● **Exercise goal**:
Set down exactly the lines from the one containing "L8: none -> 15mH (LX, SIG)" to the final line of the records below, with every picture omitted.

── Source records ──

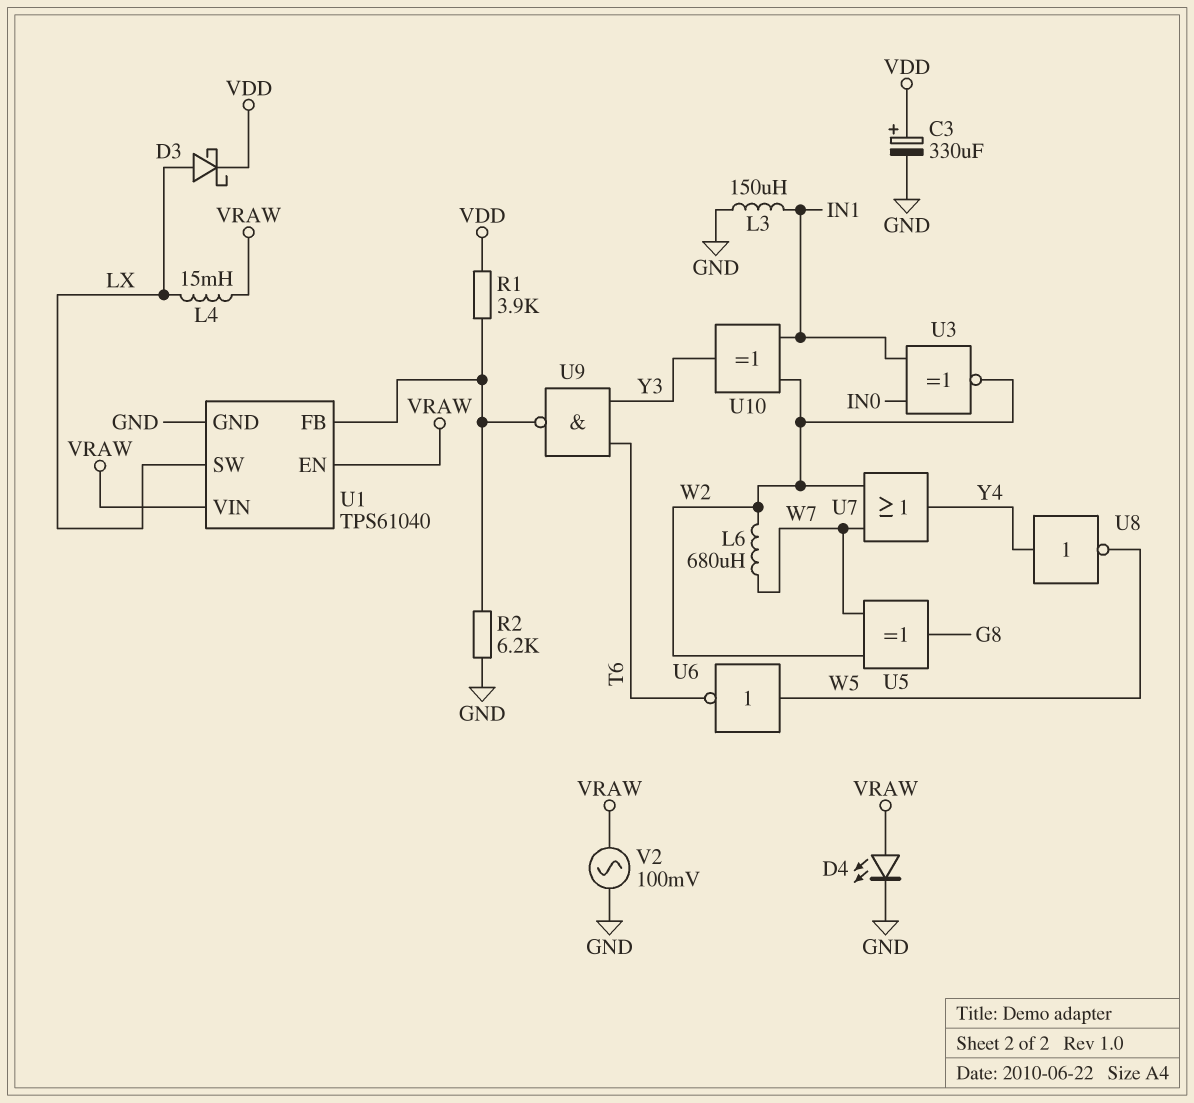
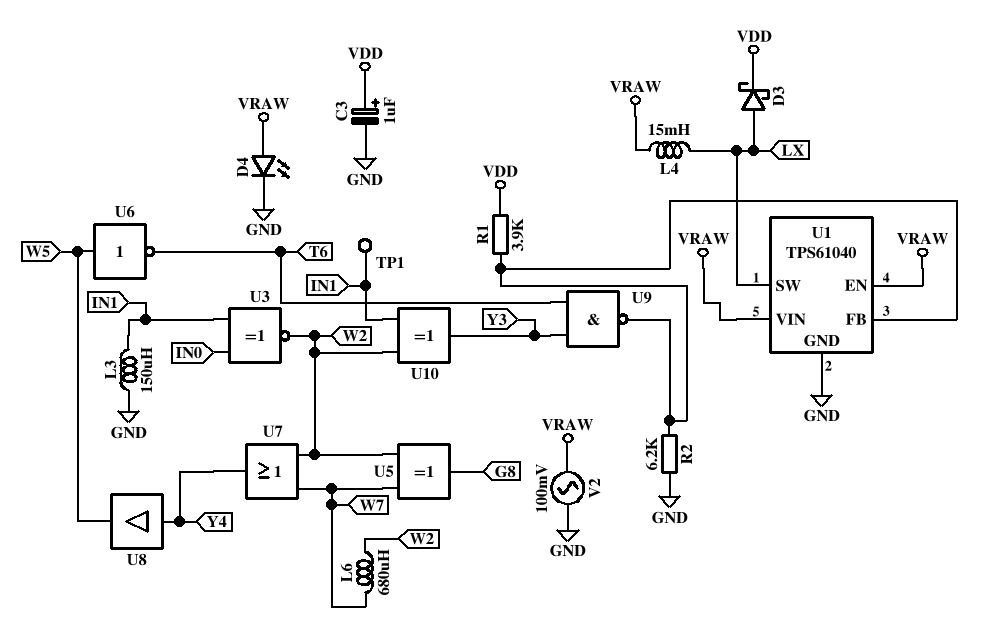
C3: 330uF (plus VDD, minus GND) -> 1uF (plus VDD, minus GND)
TP1: none -> test point (IN1)
U8: NOT (in Y4, out W5) -> buffer (in Y4, out W5)

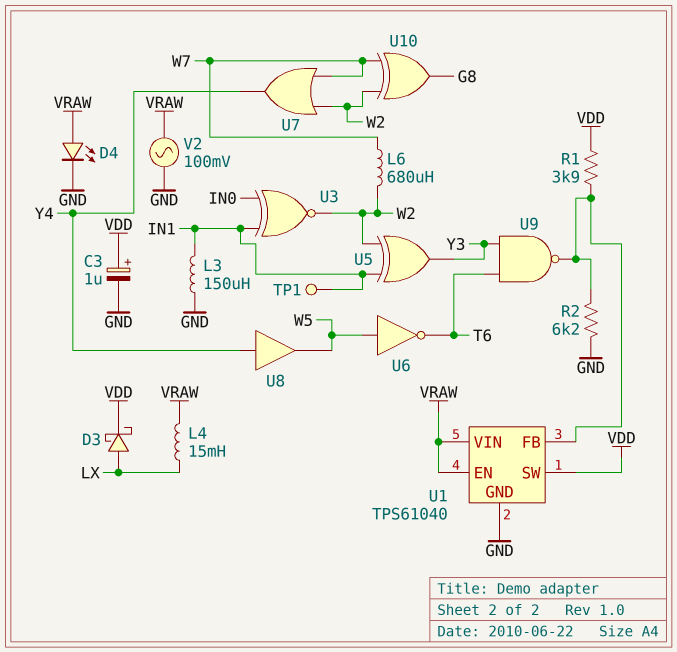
U1 pin SW: LX -> VDD
U5: XOR (in W2, in W7, out G8) -> XOR (in IN1, in W2, out Y3)
U10: XOR (in IN1, in W2, out Y3) -> XOR (in W2, in W7, out G8)

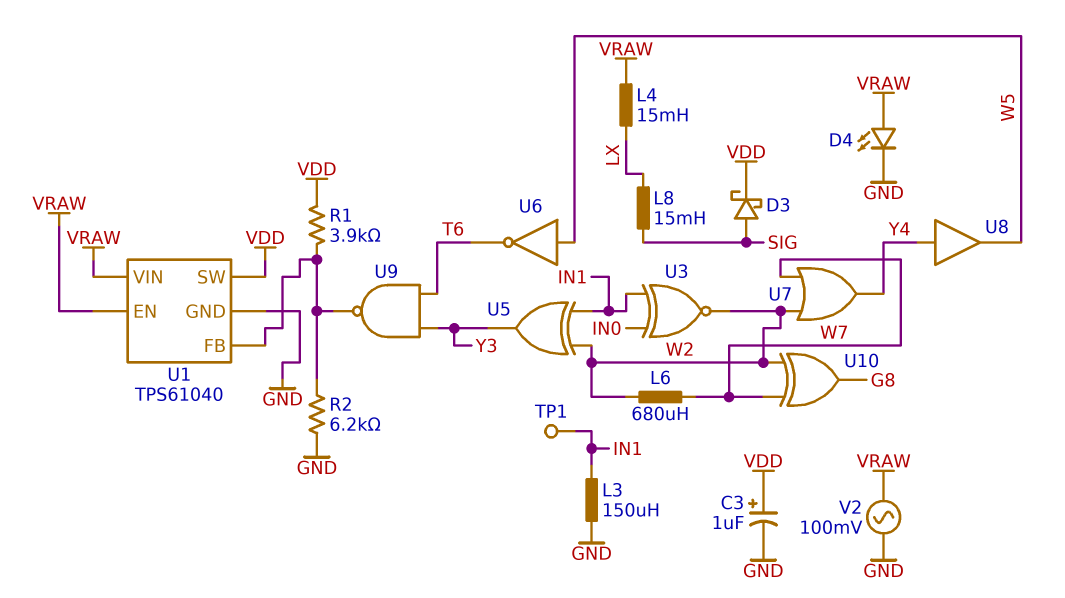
D3: schottky (A LX, K VDD) -> schottky (A SIG, K VDD)
L8: none -> 15mH (LX, SIG)

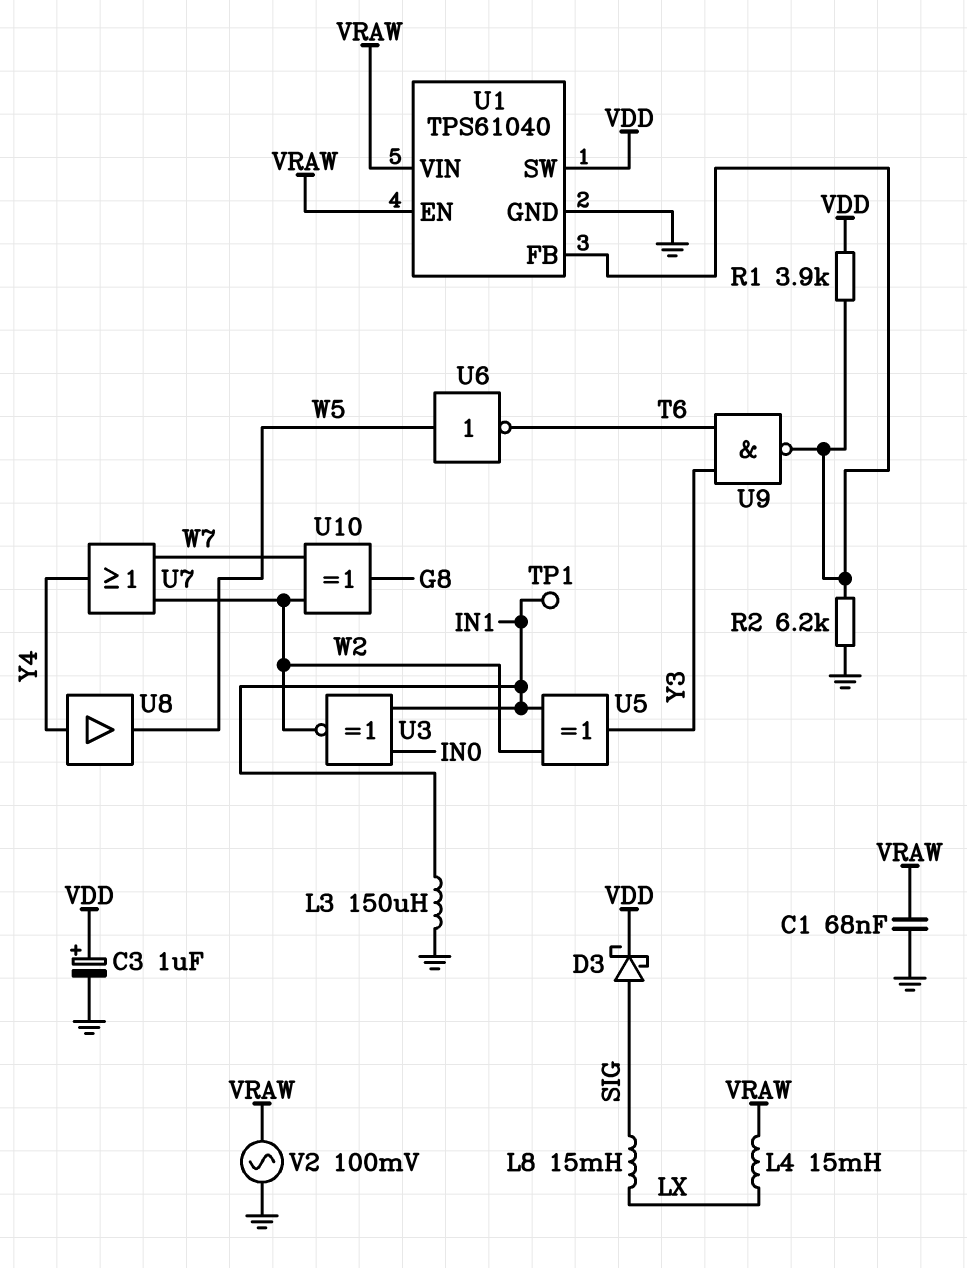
C1: none -> 68nF (GND, VRAW)
D4: LED (A VRAW, K GND) -> none
L6: 680uH (W2, W7) -> none

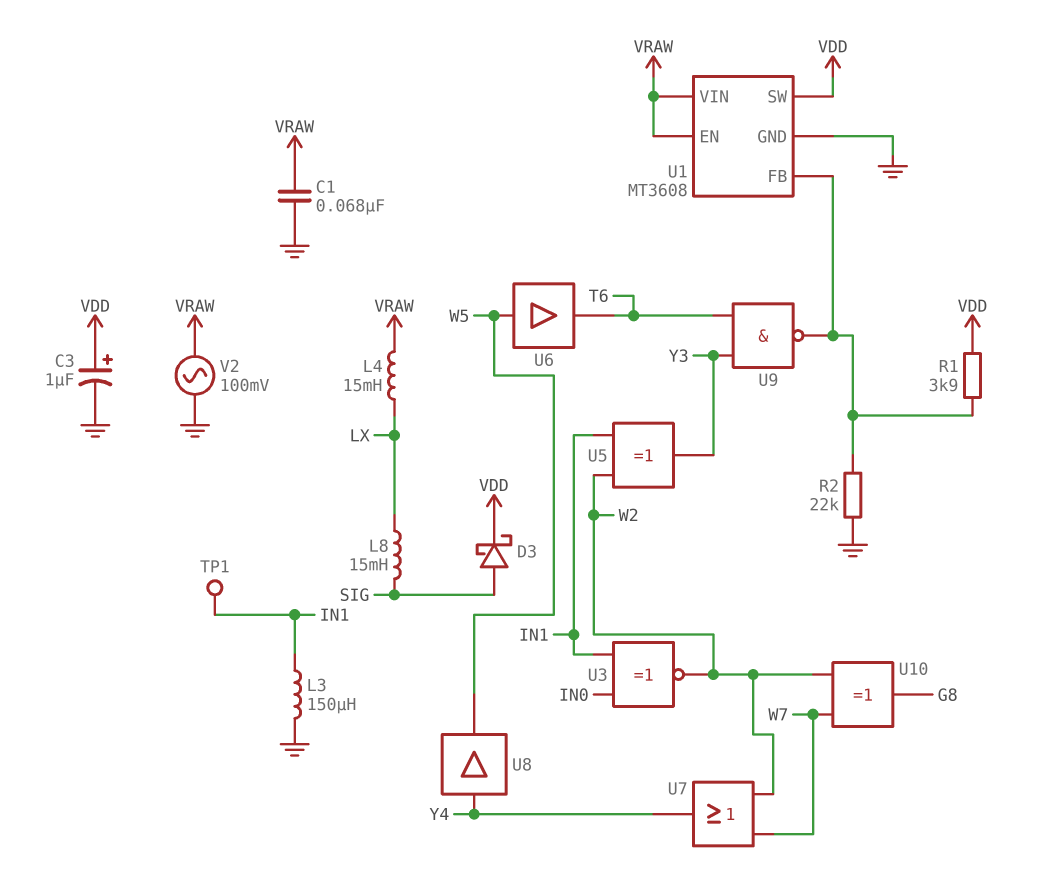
R2: 6.2k (GND, U1/FB) -> 22k (GND, U1/FB)
U1: TPS61040 -> MT3608
U6: NOT (in W5, out T6) -> buffer (in W5, out T6)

───

● **Your solution**:
L8: none -> 15mH (LX, SIG)

C1: none -> 68nF (GND, VRAW)
D4: LED (A VRAW, K GND) -> none
L6: 680uH (W2, W7) -> none

R2: 6.2k (GND, U1/FB) -> 22k (GND, U1/FB)
U1: TPS61040 -> MT3608
U6: NOT (in W5, out T6) -> buffer (in W5, out T6)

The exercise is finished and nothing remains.